Data listing:
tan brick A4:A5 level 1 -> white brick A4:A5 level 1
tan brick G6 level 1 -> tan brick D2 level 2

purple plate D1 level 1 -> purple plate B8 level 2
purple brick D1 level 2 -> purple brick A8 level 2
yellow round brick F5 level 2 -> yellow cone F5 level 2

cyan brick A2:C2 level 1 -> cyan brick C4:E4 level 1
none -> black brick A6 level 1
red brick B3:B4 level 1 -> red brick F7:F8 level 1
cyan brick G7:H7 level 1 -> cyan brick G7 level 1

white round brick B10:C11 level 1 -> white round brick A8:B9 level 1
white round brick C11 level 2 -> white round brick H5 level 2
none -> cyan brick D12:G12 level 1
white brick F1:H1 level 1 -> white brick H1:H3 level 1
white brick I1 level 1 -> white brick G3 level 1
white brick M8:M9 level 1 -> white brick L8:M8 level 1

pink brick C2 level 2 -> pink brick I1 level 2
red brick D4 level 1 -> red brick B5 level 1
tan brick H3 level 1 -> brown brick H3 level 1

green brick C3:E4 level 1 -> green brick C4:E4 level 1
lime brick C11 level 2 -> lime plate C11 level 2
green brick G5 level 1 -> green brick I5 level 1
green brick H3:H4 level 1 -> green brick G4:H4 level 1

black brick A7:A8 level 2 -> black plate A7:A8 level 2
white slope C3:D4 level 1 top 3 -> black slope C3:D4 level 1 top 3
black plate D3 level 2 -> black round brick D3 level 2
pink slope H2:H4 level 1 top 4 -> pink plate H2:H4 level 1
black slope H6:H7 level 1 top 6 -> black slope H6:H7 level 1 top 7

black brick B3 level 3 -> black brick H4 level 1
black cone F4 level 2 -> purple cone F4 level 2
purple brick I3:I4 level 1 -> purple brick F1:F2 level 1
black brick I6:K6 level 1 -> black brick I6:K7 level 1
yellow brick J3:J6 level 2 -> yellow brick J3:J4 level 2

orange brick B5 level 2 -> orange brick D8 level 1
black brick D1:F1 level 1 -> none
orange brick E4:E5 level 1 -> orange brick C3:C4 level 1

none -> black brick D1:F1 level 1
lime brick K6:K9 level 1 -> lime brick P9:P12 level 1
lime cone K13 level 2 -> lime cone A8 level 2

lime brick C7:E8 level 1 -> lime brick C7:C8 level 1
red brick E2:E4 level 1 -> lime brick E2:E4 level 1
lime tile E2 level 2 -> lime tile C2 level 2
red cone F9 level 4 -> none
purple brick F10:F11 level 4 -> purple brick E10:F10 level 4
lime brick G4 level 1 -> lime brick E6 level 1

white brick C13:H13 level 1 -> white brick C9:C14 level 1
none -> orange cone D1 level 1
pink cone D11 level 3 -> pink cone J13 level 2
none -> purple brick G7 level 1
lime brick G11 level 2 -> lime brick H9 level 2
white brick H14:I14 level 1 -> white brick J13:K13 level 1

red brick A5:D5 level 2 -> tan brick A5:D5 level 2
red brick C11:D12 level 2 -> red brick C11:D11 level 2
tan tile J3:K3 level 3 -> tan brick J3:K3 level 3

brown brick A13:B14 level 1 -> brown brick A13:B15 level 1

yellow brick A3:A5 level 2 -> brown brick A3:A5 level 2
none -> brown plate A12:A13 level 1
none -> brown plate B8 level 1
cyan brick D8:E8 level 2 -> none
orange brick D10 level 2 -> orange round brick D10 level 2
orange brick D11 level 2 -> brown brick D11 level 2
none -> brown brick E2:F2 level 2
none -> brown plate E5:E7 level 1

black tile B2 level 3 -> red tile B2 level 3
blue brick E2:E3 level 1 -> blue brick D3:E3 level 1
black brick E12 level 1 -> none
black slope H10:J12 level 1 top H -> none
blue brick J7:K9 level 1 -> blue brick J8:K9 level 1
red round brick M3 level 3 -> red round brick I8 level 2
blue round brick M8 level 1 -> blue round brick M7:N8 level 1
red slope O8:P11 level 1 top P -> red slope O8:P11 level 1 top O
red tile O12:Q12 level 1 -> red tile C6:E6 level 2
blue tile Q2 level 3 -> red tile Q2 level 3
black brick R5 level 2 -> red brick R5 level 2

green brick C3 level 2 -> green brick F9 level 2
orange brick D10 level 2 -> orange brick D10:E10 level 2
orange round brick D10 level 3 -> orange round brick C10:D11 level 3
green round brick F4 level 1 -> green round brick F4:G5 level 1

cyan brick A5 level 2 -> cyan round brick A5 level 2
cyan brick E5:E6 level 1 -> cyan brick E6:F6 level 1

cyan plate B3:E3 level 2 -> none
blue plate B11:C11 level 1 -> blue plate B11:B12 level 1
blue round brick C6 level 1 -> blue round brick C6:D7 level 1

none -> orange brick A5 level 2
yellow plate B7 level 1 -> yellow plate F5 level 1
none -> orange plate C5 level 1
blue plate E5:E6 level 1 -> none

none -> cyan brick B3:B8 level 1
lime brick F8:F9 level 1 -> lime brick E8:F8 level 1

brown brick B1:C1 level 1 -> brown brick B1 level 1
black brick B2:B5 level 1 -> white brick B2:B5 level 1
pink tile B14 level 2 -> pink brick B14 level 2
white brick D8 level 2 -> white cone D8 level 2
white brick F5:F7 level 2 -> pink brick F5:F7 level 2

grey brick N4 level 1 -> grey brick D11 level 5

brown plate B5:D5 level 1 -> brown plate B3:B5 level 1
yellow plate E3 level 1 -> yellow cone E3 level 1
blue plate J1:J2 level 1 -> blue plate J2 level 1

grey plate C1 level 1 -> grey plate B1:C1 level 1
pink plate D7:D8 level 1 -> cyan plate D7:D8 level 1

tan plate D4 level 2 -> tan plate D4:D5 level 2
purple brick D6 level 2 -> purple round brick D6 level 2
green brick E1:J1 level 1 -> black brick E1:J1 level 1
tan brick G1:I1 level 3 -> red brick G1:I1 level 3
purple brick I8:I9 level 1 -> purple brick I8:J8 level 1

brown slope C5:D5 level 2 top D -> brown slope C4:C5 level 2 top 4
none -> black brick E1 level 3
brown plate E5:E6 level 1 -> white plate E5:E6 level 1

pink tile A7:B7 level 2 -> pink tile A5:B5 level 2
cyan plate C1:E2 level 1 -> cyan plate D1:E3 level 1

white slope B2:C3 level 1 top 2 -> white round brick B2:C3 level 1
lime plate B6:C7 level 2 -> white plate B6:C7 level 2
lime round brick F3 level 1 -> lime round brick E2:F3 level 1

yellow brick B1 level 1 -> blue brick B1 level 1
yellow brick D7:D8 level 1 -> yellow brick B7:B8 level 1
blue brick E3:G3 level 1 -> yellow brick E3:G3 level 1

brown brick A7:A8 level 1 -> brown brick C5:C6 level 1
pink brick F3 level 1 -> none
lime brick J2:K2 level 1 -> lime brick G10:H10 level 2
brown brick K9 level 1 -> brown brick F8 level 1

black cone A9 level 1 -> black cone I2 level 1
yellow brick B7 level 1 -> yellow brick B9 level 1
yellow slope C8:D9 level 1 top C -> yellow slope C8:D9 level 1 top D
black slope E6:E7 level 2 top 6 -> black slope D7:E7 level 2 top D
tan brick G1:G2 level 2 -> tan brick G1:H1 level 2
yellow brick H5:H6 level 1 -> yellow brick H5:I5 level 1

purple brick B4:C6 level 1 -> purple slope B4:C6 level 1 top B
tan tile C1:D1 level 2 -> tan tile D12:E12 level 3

Directions: From beginning to end, the data must be duplicated exactly.

Solution to the exercise:
tan brick A4:A5 level 1 -> white brick A4:A5 level 1
tan brick G6 level 1 -> tan brick D2 level 2

purple plate D1 level 1 -> purple plate B8 level 2
purple brick D1 level 2 -> purple brick A8 level 2
yellow round brick F5 level 2 -> yellow cone F5 level 2

cyan brick A2:C2 level 1 -> cyan brick C4:E4 level 1
none -> black brick A6 level 1
red brick B3:B4 level 1 -> red brick F7:F8 level 1
cyan brick G7:H7 level 1 -> cyan brick G7 level 1

white round brick B10:C11 level 1 -> white round brick A8:B9 level 1
white round brick C11 level 2 -> white round brick H5 level 2
none -> cyan brick D12:G12 level 1
white brick F1:H1 level 1 -> white brick H1:H3 level 1
white brick I1 level 1 -> white brick G3 level 1
white brick M8:M9 level 1 -> white brick L8:M8 level 1

pink brick C2 level 2 -> pink brick I1 level 2
red brick D4 level 1 -> red brick B5 level 1
tan brick H3 level 1 -> brown brick H3 level 1

green brick C3:E4 level 1 -> green brick C4:E4 level 1
lime brick C11 level 2 -> lime plate C11 level 2
green brick G5 level 1 -> green brick I5 level 1
green brick H3:H4 level 1 -> green brick G4:H4 level 1

black brick A7:A8 level 2 -> black plate A7:A8 level 2
white slope C3:D4 level 1 top 3 -> black slope C3:D4 level 1 top 3
black plate D3 level 2 -> black round brick D3 level 2
pink slope H2:H4 level 1 top 4 -> pink plate H2:H4 level 1
black slope H6:H7 level 1 top 6 -> black slope H6:H7 level 1 top 7

black brick B3 level 3 -> black brick H4 level 1
black cone F4 level 2 -> purple cone F4 level 2
purple brick I3:I4 level 1 -> purple brick F1:F2 level 1
black brick I6:K6 level 1 -> black brick I6:K7 level 1
yellow brick J3:J6 level 2 -> yellow brick J3:J4 level 2

orange brick B5 level 2 -> orange brick D8 level 1
black brick D1:F1 level 1 -> none
orange brick E4:E5 level 1 -> orange brick C3:C4 level 1

none -> black brick D1:F1 level 1
lime brick K6:K9 level 1 -> lime brick P9:P12 level 1
lime cone K13 level 2 -> lime cone A8 level 2

lime brick C7:E8 level 1 -> lime brick C7:C8 level 1
red brick E2:E4 level 1 -> lime brick E2:E4 level 1
lime tile E2 level 2 -> lime tile C2 level 2
red cone F9 level 4 -> none
purple brick F10:F11 level 4 -> purple brick E10:F10 level 4
lime brick G4 level 1 -> lime brick E6 level 1

white brick C13:H13 level 1 -> white brick C9:C14 level 1
none -> orange cone D1 level 1
pink cone D11 level 3 -> pink cone J13 level 2
none -> purple brick G7 level 1
lime brick G11 level 2 -> lime brick H9 level 2
white brick H14:I14 level 1 -> white brick J13:K13 level 1

red brick A5:D5 level 2 -> tan brick A5:D5 level 2
red brick C11:D12 level 2 -> red brick C11:D11 level 2
tan tile J3:K3 level 3 -> tan brick J3:K3 level 3

brown brick A13:B14 level 1 -> brown brick A13:B15 level 1

yellow brick A3:A5 level 2 -> brown brick A3:A5 level 2
none -> brown plate A12:A13 level 1
none -> brown plate B8 level 1
cyan brick D8:E8 level 2 -> none
orange brick D10 level 2 -> orange round brick D10 level 2
orange brick D11 level 2 -> brown brick D11 level 2
none -> brown brick E2:F2 level 2
none -> brown plate E5:E7 level 1

black tile B2 level 3 -> red tile B2 level 3
blue brick E2:E3 level 1 -> blue brick D3:E3 level 1
black brick E12 level 1 -> none
black slope H10:J12 level 1 top H -> none
blue brick J7:K9 level 1 -> blue brick J8:K9 level 1
red round brick M3 level 3 -> red round brick I8 level 2
blue round brick M8 level 1 -> blue round brick M7:N8 level 1
red slope O8:P11 level 1 top P -> red slope O8:P11 level 1 top O
red tile O12:Q12 level 1 -> red tile C6:E6 level 2
blue tile Q2 level 3 -> red tile Q2 level 3
black brick R5 level 2 -> red brick R5 level 2

green brick C3 level 2 -> green brick F9 level 2
orange brick D10 level 2 -> orange brick D10:E10 level 2
orange round brick D10 level 3 -> orange round brick C10:D11 level 3
green round brick F4 level 1 -> green round brick F4:G5 level 1

cyan brick A5 level 2 -> cyan round brick A5 level 2
cyan brick E5:E6 level 1 -> cyan brick E6:F6 level 1

cyan plate B3:E3 level 2 -> none
blue plate B11:C11 level 1 -> blue plate B11:B12 level 1
blue round brick C6 level 1 -> blue round brick C6:D7 level 1

none -> orange brick A5 level 2
yellow plate B7 level 1 -> yellow plate F5 level 1
none -> orange plate C5 level 1
blue plate E5:E6 level 1 -> none

none -> cyan brick B3:B8 level 1
lime brick F8:F9 level 1 -> lime brick E8:F8 level 1

brown brick B1:C1 level 1 -> brown brick B1 level 1
black brick B2:B5 level 1 -> white brick B2:B5 level 1
pink tile B14 level 2 -> pink brick B14 level 2
white brick D8 level 2 -> white cone D8 level 2
white brick F5:F7 level 2 -> pink brick F5:F7 level 2

grey brick N4 level 1 -> grey brick D11 level 5

brown plate B5:D5 level 1 -> brown plate B3:B5 level 1
yellow plate E3 level 1 -> yellow cone E3 level 1
blue plate J1:J2 level 1 -> blue plate J2 level 1

grey plate C1 level 1 -> grey plate B1:C1 level 1
pink plate D7:D8 level 1 -> cyan plate D7:D8 level 1

tan plate D4 level 2 -> tan plate D4:D5 level 2
purple brick D6 level 2 -> purple round brick D6 level 2
green brick E1:J1 level 1 -> black brick E1:J1 level 1
tan brick G1:I1 level 3 -> red brick G1:I1 level 3
purple brick I8:I9 level 1 -> purple brick I8:J8 level 1

brown slope C5:D5 level 2 top D -> brown slope C4:C5 level 2 top 4
none -> black brick E1 level 3
brown plate E5:E6 level 1 -> white plate E5:E6 level 1

pink tile A7:B7 level 2 -> pink tile A5:B5 level 2
cyan plate C1:E2 level 1 -> cyan plate D1:E3 level 1

white slope B2:C3 level 1 top 2 -> white round brick B2:C3 level 1
lime plate B6:C7 level 2 -> white plate B6:C7 level 2
lime round brick F3 level 1 -> lime round brick E2:F3 level 1

yellow brick B1 level 1 -> blue brick B1 level 1
yellow brick D7:D8 level 1 -> yellow brick B7:B8 level 1
blue brick E3:G3 level 1 -> yellow brick E3:G3 level 1

brown brick A7:A8 level 1 -> brown brick C5:C6 level 1
pink brick F3 level 1 -> none
lime brick J2:K2 level 1 -> lime brick G10:H10 level 2
brown brick K9 level 1 -> brown brick F8 level 1

black cone A9 level 1 -> black cone I2 level 1
yellow brick B7 level 1 -> yellow brick B9 level 1
yellow slope C8:D9 level 1 top C -> yellow slope C8:D9 level 1 top D
black slope E6:E7 level 2 top 6 -> black slope D7:E7 level 2 top D
tan brick G1:G2 level 2 -> tan brick G1:H1 level 2
yellow brick H5:H6 level 1 -> yellow brick H5:I5 level 1

purple brick B4:C6 level 1 -> purple slope B4:C6 level 1 top B
tan tile C1:D1 level 2 -> tan tile D12:E12 level 3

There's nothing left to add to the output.